■ **THE TASK**
Your answer must be an exact copy of the entries, containing no images.

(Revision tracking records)
=== Begin Enclosure ===
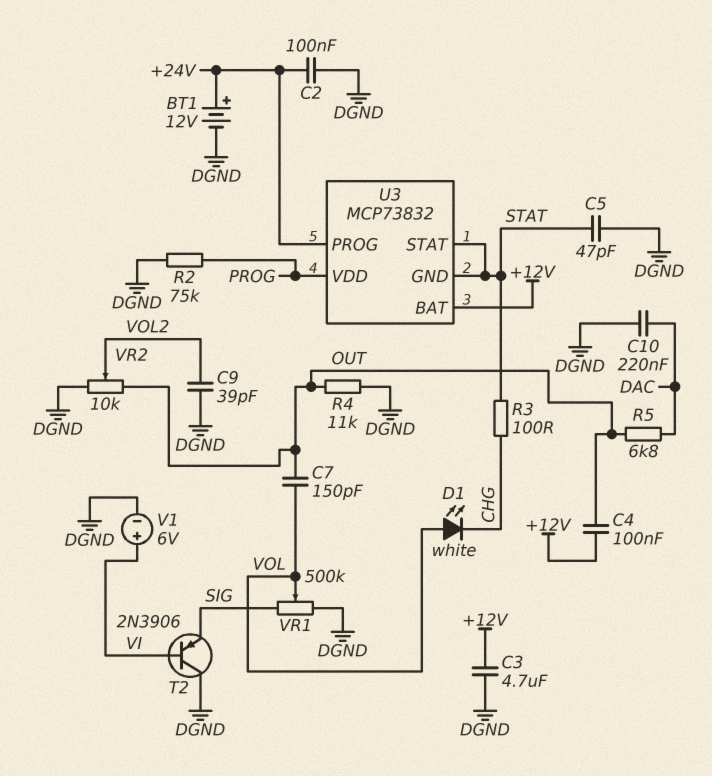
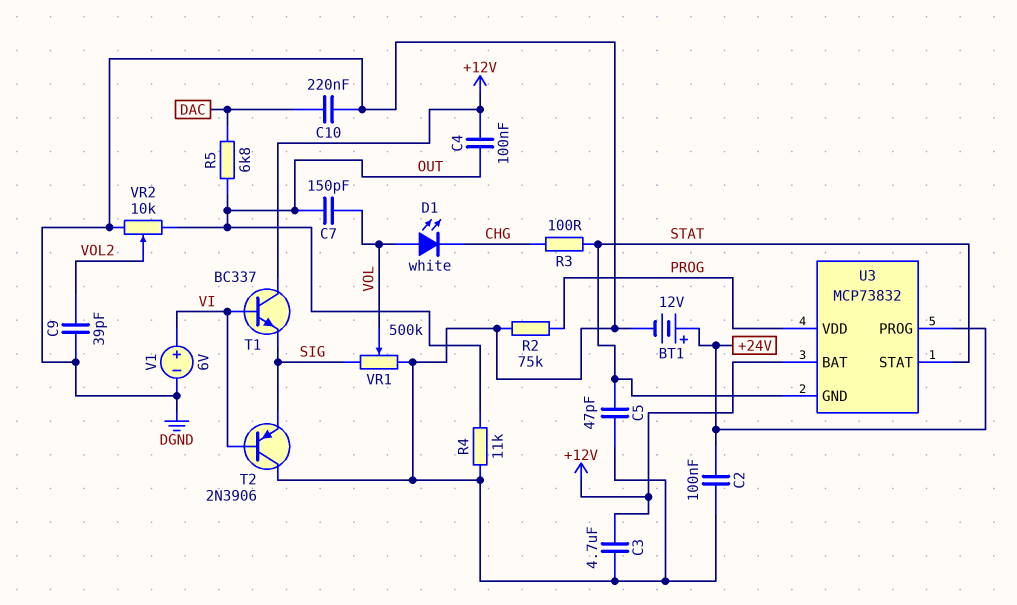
T1: none -> NPN BC337 (B VI, C +12V, E SIG)

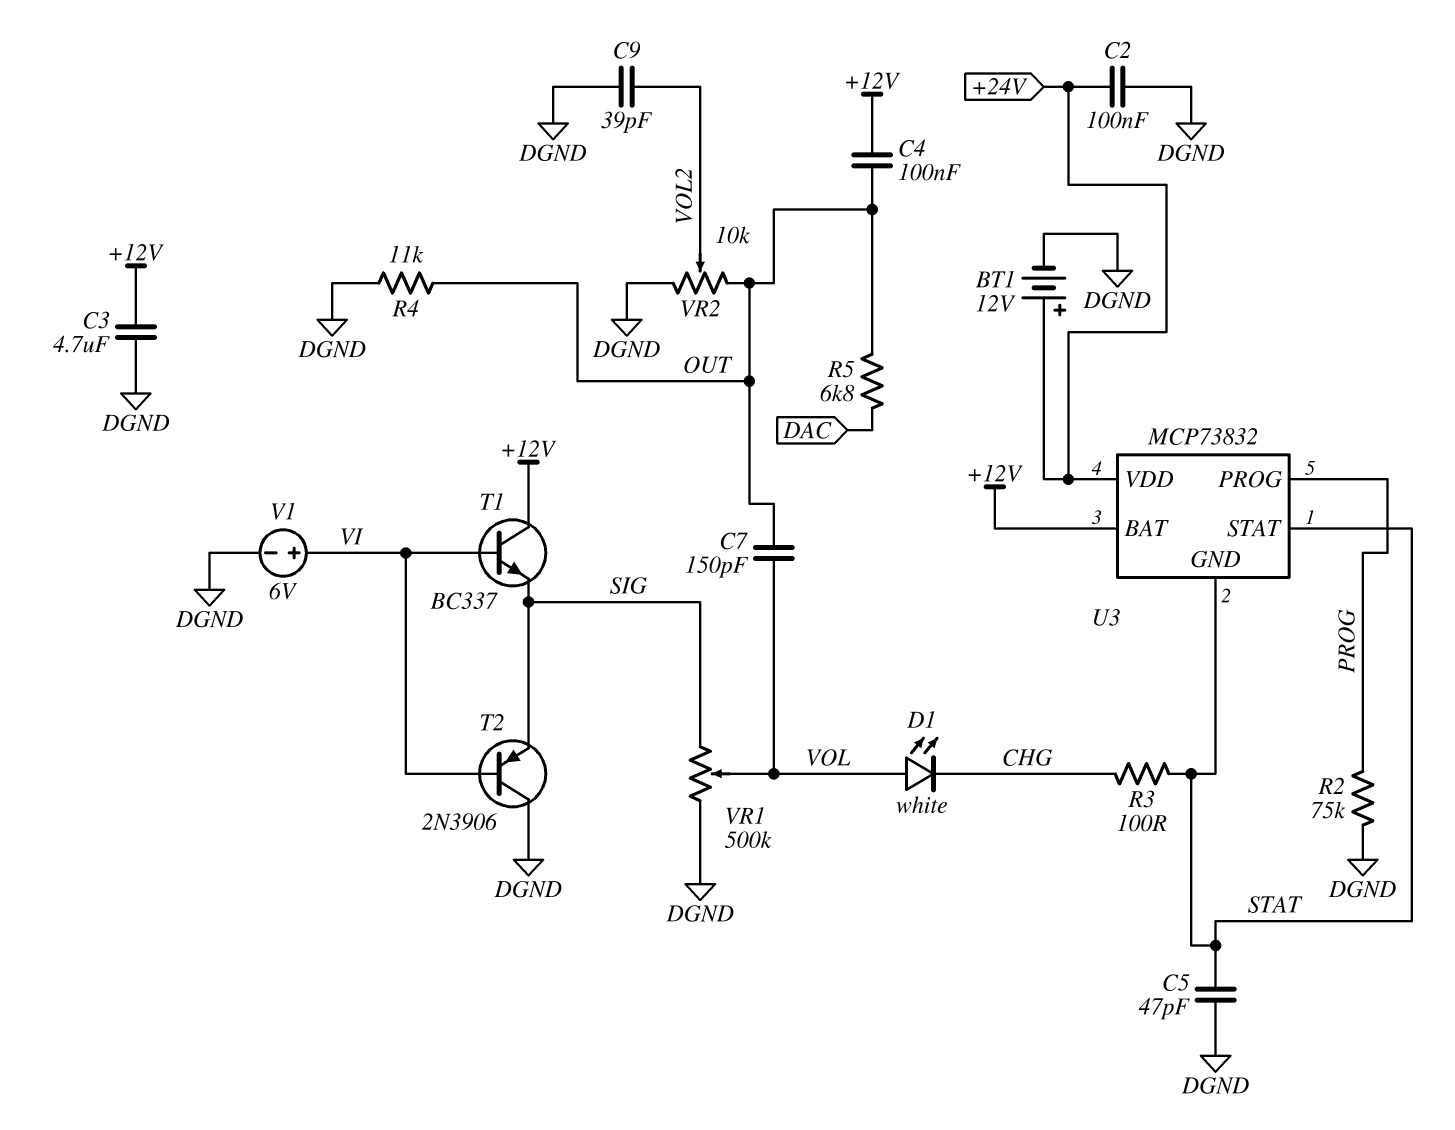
C10: 220nF (DAC, DGND) -> none
U3 pin PROG: +24V -> PROG
U3 pin VDD: PROG -> +24V

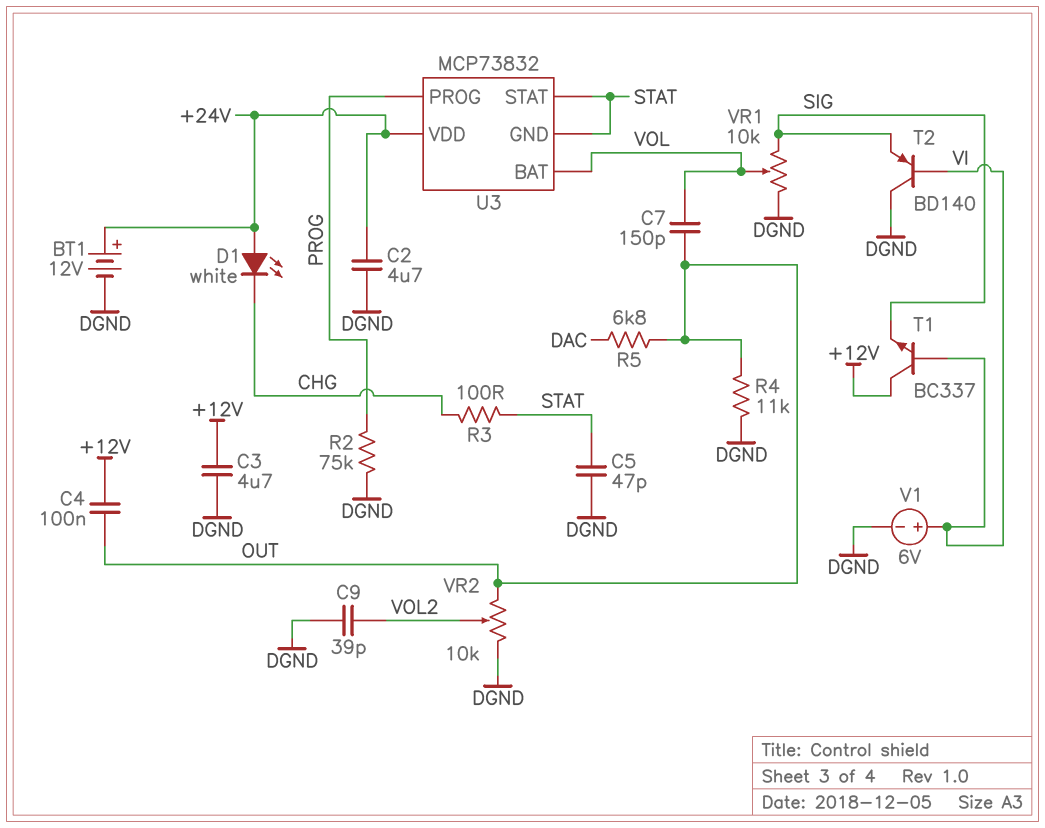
C2: 100nF (+24V, DGND) -> 4.7uF (+24V, DGND)
D1: LED white (A VOL, K CHG) -> LED white (A +24V, K CHG)
T2: PNP 2N3906 (B VI, C DGND, E SIG) -> PNP BD140 (B VI, C DGND, E SIG)
U3 pin BAT: +12V -> VOL
VR1: 500k (DGND, SIG, wiper VOL) -> 10k (DGND, SIG, wiper VOL)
=== End Enclosure ===
■ **RESPONSE**
T1: none -> NPN BC337 (B VI, C +12V, E SIG)

C10: 220nF (DAC, DGND) -> none
U3 pin PROG: +24V -> PROG
U3 pin VDD: PROG -> +24V

C2: 100nF (+24V, DGND) -> 4.7uF (+24V, DGND)
D1: LED white (A VOL, K CHG) -> LED white (A +24V, K CHG)
T2: PNP 2N3906 (B VI, C DGND, E SIG) -> PNP BD140 (B VI, C DGND, E SIG)
U3 pin BAT: +12V -> VOL
VR1: 500k (DGND, SIG, wiper VOL) -> 10k (DGND, SIG, wiper VOL)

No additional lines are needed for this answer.